- [What is being asked]:
Each entry below must be given again word for word, with no pictures.

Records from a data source
────────
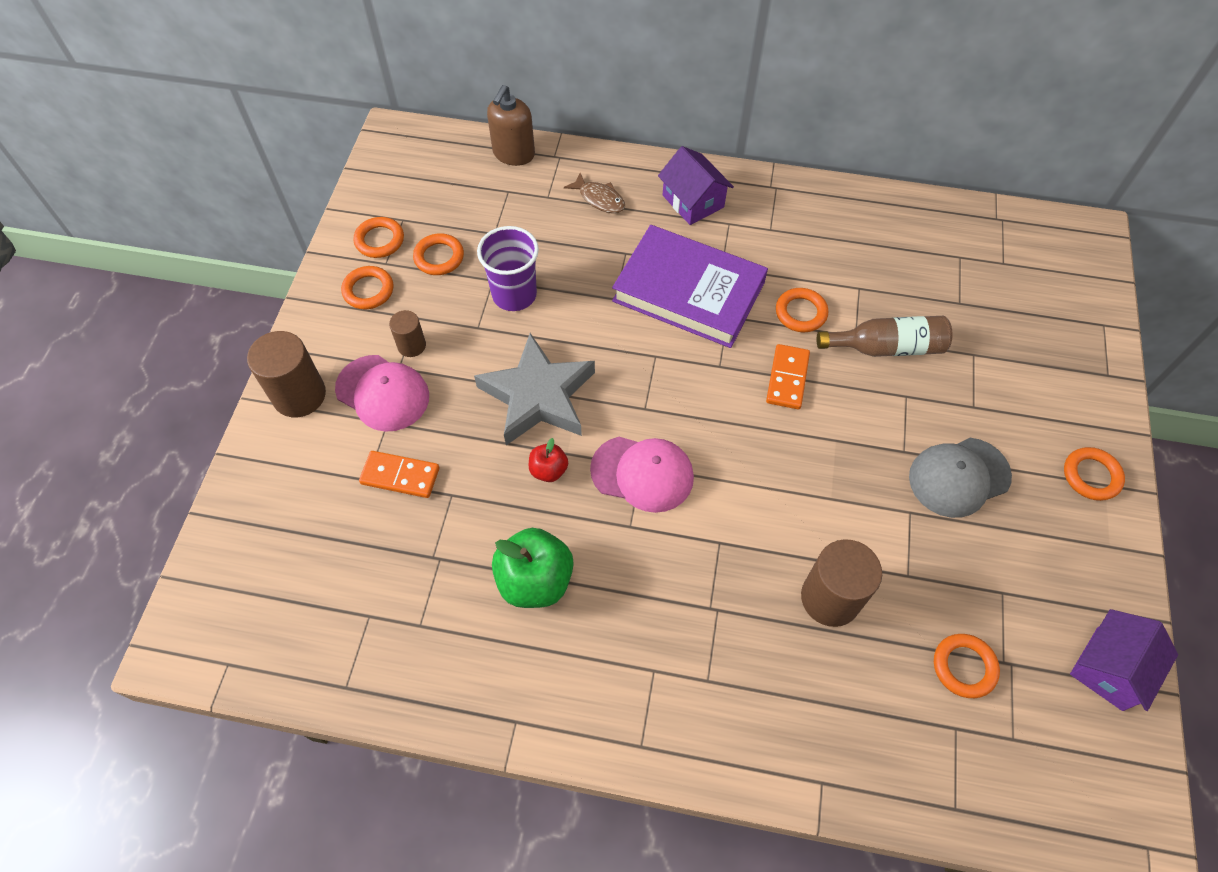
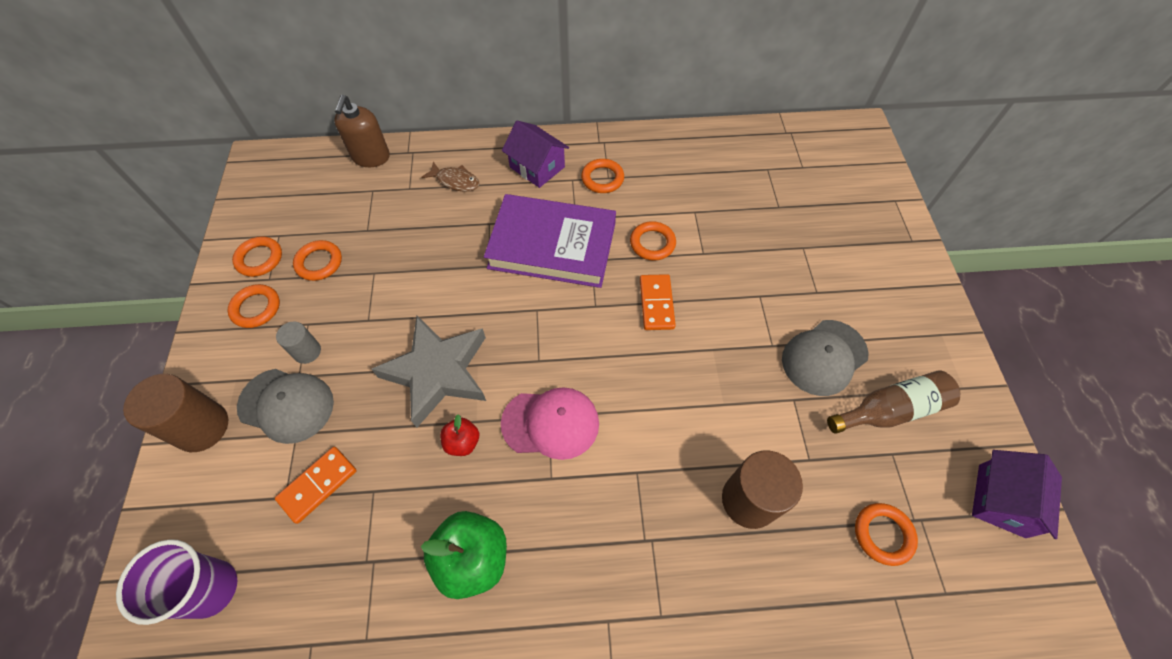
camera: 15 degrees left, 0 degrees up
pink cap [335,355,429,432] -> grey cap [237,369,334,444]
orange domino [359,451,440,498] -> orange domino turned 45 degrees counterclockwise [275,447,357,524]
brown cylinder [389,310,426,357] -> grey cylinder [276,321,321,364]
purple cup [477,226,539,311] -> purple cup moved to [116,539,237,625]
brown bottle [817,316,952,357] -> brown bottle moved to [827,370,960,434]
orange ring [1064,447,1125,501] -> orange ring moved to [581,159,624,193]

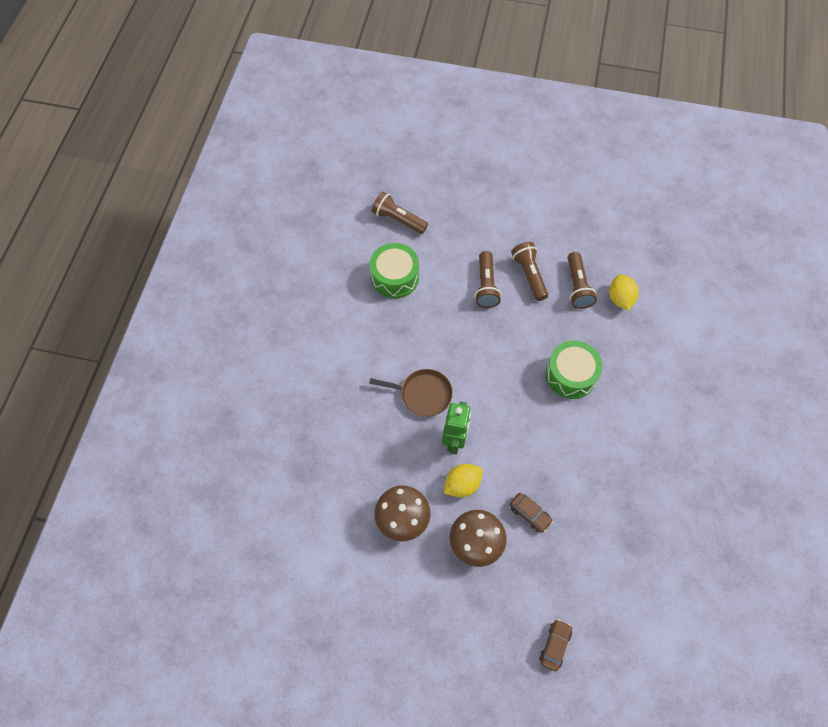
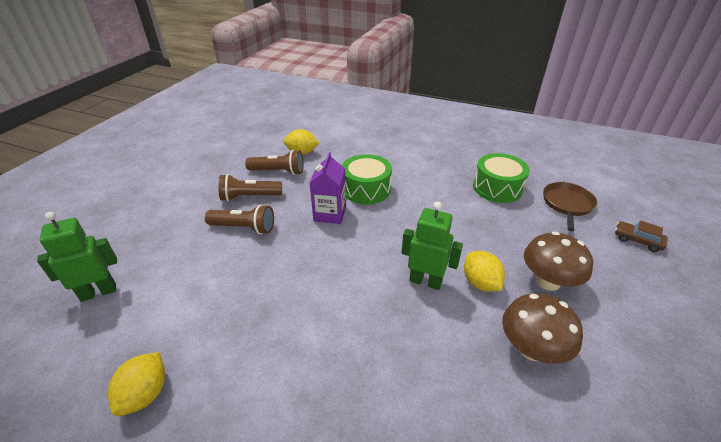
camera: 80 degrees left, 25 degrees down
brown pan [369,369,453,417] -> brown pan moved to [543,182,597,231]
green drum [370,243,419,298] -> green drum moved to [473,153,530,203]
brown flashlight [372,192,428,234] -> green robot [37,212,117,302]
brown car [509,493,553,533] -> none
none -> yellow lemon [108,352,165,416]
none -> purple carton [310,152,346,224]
────────
- [Answer space]:
camera: 15 degrees left, 0 degrees up
pink cap [335,355,429,432] -> grey cap [237,369,334,444]
orange domino [359,451,440,498] -> orange domino turned 45 degrees counterclockwise [275,447,357,524]
brown cylinder [389,310,426,357] -> grey cylinder [276,321,321,364]
purple cup [477,226,539,311] -> purple cup moved to [116,539,237,625]
brown bottle [817,316,952,357] -> brown bottle moved to [827,370,960,434]
orange ring [1064,447,1125,501] -> orange ring moved to [581,159,624,193]

camera: 80 degrees left, 25 degrees down
brown pan [369,369,453,417] -> brown pan moved to [543,182,597,231]
green drum [370,243,419,298] -> green drum moved to [473,153,530,203]
brown flashlight [372,192,428,234] -> green robot [37,212,117,302]
brown car [509,493,553,533] -> none
none -> yellow lemon [108,352,165,416]
none -> purple carton [310,152,346,224]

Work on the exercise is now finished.